EXERCISE AIM: Within the listing below, give again exactly the lines between the one containing "blue scissors [481,415,599,505]" and the one containing "none -> black ruler [216,229,284,266]", inclusive, pictures left aside.

EXERCISE INPUTS:
■ ■ ■ ■ ■ ■ ■
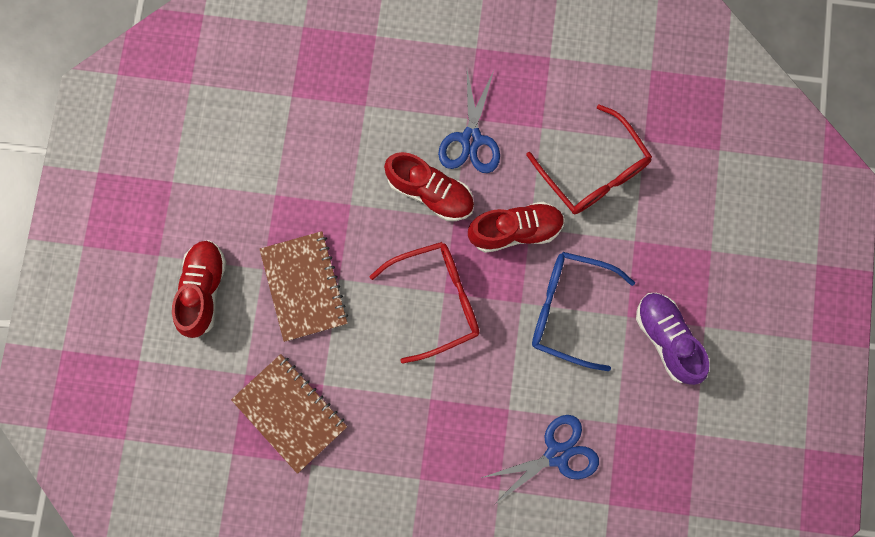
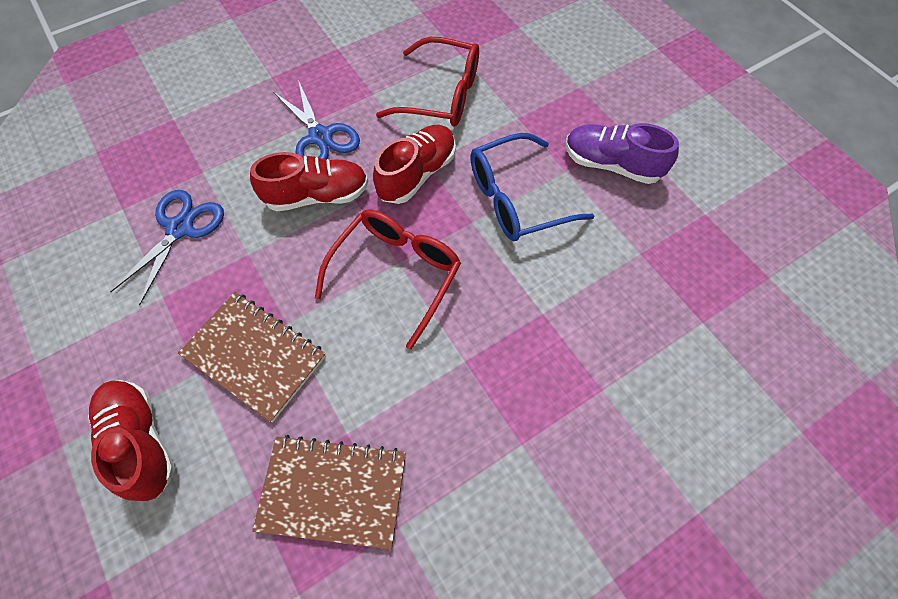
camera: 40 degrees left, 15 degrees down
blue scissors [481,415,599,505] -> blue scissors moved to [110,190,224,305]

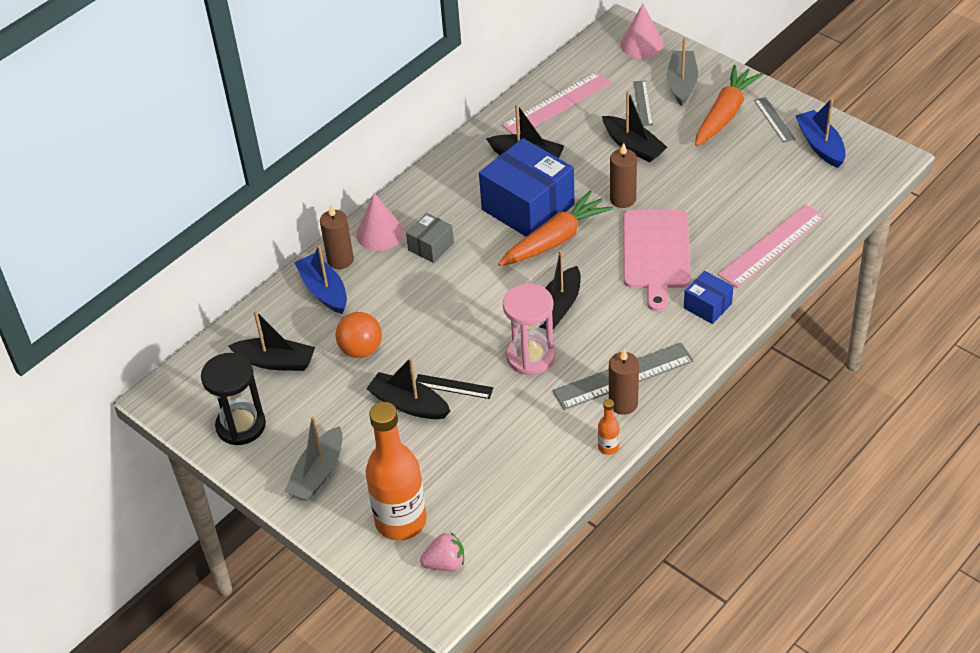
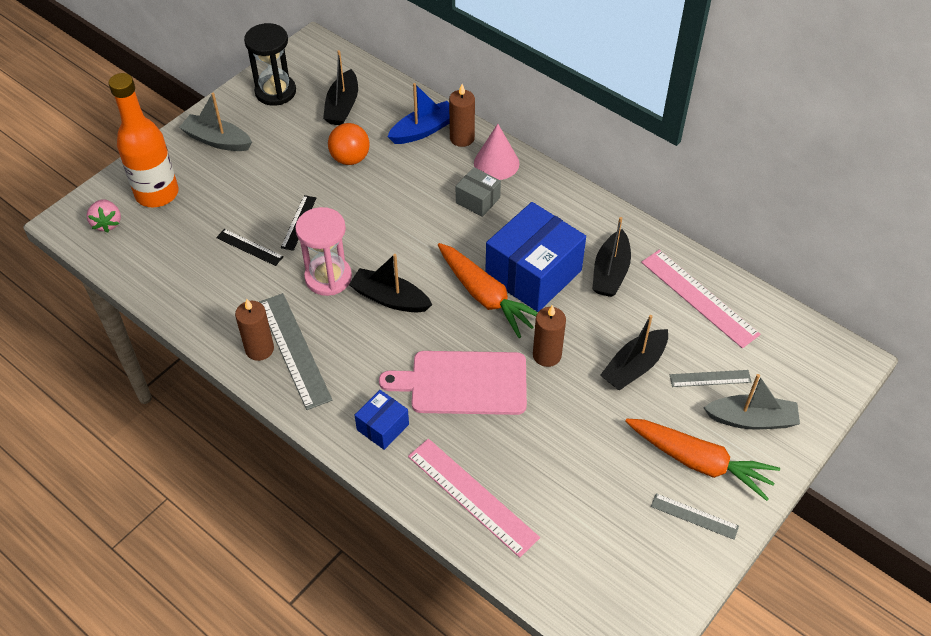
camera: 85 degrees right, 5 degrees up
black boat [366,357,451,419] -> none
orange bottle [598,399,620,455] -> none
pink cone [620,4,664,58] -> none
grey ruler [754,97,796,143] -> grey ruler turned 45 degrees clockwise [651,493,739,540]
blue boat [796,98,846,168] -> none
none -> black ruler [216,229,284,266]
■ ■ ■ ■ ■ ■ ■
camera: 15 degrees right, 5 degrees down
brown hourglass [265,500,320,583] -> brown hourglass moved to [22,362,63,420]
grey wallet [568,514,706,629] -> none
■ ■ ■ ■ ■ ■ ■
OUTPUT FOR THIS TASK:
blue scissors [481,415,599,505] -> blue scissors moved to [110,190,224,305]

camera: 85 degrees right, 5 degrees up
black boat [366,357,451,419] -> none
orange bottle [598,399,620,455] -> none
pink cone [620,4,664,58] -> none
grey ruler [754,97,796,143] -> grey ruler turned 45 degrees clockwise [651,493,739,540]
blue boat [796,98,846,168] -> none
none -> black ruler [216,229,284,266]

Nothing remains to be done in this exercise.